Search the records below for the string "rolling" and report only the number of lines that contain it.

━━━ Records for the exercise

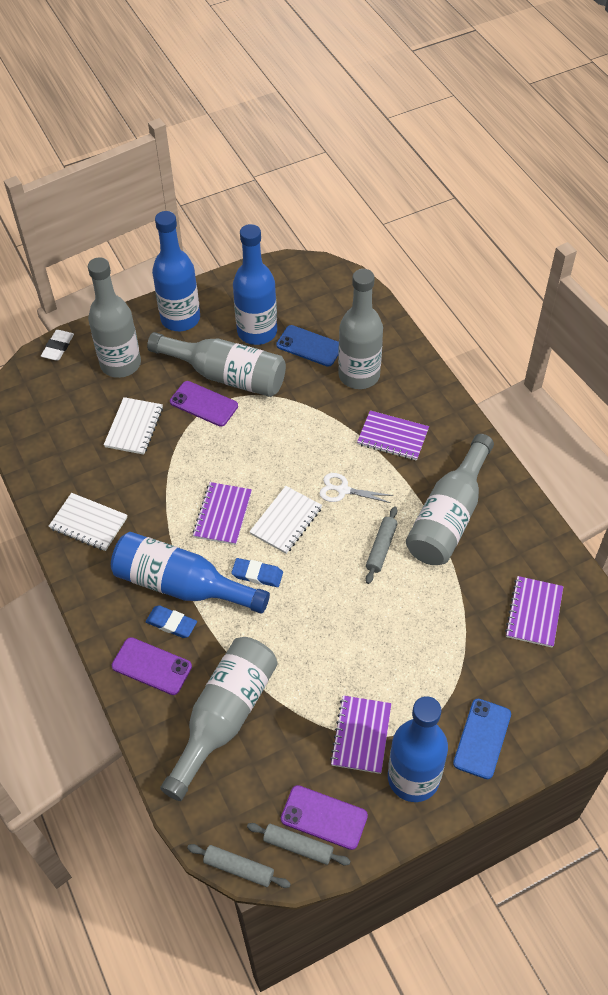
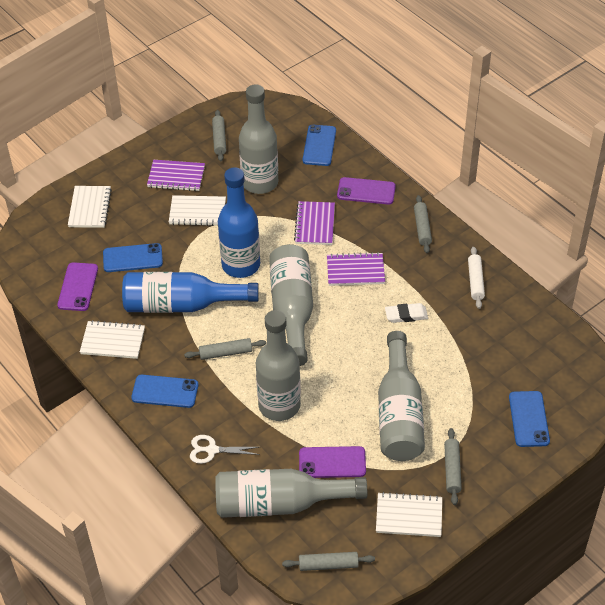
blue bottle: 4 -> 2
blue eraser: 2 -> 0
blue phone: 2 -> 4
grey rolling pin: 3 -> 5
purple notebook: 4 -> 3
white notebook: 3 -> 4
white rolling pin: 0 -> 1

━━━━━━

• _Solved exercise_: 2